- [Your goal]
Nothing but the lines from the line with "none -> tan brick A6:B6 level 2" to the end of the records below should appear in the answer, each exactly as given.

Records START

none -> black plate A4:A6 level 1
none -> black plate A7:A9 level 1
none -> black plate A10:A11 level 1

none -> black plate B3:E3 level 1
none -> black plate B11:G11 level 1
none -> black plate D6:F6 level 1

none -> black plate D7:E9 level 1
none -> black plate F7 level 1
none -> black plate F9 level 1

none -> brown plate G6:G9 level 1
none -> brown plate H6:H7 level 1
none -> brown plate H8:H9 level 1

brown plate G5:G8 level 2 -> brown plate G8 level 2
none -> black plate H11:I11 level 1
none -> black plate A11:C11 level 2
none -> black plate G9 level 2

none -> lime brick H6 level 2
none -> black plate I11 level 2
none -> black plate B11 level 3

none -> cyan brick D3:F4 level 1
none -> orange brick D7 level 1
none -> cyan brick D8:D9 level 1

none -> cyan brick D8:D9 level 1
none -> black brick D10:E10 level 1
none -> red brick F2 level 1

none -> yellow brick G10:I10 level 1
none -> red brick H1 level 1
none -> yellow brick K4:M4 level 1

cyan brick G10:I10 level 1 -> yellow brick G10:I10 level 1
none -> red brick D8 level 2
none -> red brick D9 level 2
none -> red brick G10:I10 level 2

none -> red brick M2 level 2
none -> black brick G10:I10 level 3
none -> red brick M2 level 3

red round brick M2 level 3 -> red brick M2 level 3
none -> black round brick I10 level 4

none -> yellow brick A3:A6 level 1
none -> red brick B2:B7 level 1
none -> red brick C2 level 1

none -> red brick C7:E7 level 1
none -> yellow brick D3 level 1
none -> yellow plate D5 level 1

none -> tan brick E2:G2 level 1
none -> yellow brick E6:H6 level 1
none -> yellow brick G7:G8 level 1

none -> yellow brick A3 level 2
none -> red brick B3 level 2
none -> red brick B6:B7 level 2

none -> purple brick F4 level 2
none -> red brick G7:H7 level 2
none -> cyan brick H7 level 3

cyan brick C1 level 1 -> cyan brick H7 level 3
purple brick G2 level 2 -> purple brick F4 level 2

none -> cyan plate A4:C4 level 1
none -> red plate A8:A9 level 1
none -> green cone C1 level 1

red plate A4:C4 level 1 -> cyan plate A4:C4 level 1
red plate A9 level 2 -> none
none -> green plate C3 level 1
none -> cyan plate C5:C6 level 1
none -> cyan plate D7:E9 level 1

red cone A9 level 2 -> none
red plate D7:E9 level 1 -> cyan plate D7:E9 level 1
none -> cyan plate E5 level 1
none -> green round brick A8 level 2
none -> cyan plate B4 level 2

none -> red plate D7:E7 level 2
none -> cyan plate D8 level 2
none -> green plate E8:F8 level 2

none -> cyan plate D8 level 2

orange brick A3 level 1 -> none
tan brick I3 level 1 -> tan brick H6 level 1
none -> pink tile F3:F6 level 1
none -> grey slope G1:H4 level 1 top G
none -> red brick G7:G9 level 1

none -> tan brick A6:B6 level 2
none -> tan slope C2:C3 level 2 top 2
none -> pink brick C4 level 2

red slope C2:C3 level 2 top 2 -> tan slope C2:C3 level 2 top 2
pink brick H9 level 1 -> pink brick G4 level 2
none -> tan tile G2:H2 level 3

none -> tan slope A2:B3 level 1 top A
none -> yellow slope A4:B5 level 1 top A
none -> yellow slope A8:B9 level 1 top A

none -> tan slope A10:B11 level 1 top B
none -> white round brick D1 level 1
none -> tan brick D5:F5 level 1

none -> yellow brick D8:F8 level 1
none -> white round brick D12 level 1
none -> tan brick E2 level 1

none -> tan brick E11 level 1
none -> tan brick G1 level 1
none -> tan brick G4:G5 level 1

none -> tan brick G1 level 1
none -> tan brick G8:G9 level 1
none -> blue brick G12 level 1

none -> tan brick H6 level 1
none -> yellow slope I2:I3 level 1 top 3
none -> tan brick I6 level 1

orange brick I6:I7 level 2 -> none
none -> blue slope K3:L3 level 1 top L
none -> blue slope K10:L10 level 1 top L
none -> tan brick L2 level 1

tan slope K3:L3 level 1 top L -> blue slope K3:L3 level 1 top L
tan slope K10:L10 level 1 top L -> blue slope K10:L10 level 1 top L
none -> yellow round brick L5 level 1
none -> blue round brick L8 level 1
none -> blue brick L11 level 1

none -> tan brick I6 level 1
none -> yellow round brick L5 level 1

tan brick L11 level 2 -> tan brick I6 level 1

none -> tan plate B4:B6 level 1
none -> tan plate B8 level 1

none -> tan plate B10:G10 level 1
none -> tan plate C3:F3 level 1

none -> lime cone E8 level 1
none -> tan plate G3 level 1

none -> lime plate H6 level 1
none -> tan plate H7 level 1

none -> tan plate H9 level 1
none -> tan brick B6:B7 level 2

Records END

- [Answer section]
none -> tan brick A6:B6 level 2
none -> tan slope C2:C3 level 2 top 2
none -> pink brick C4 level 2

red slope C2:C3 level 2 top 2 -> tan slope C2:C3 level 2 top 2
pink brick H9 level 1 -> pink brick G4 level 2
none -> tan tile G2:H2 level 3

none -> tan slope A2:B3 level 1 top A
none -> yellow slope A4:B5 level 1 top A
none -> yellow slope A8:B9 level 1 top A

none -> tan slope A10:B11 level 1 top B
none -> white round brick D1 level 1
none -> tan brick D5:F5 level 1

none -> yellow brick D8:F8 level 1
none -> white round brick D12 level 1
none -> tan brick E2 level 1

none -> tan brick E11 level 1
none -> tan brick G1 level 1
none -> tan brick G4:G5 level 1

none -> tan brick G1 level 1
none -> tan brick G8:G9 level 1
none -> blue brick G12 level 1

none -> tan brick H6 level 1
none -> yellow slope I2:I3 level 1 top 3
none -> tan brick I6 level 1

orange brick I6:I7 level 2 -> none
none -> blue slope K3:L3 level 1 top L
none -> blue slope K10:L10 level 1 top L
none -> tan brick L2 level 1

tan slope K3:L3 level 1 top L -> blue slope K3:L3 level 1 top L
tan slope K10:L10 level 1 top L -> blue slope K10:L10 level 1 top L
none -> yellow round brick L5 level 1
none -> blue round brick L8 level 1
none -> blue brick L11 level 1

none -> tan brick I6 level 1
none -> yellow round brick L5 level 1

tan brick L11 level 2 -> tan brick I6 level 1

none -> tan plate B4:B6 level 1
none -> tan plate B8 level 1

none -> tan plate B10:G10 level 1
none -> tan plate C3:F3 level 1

none -> lime cone E8 level 1
none -> tan plate G3 level 1

none -> lime plate H6 level 1
none -> tan plate H7 level 1

none -> tan plate H9 level 1
none -> tan brick B6:B7 level 2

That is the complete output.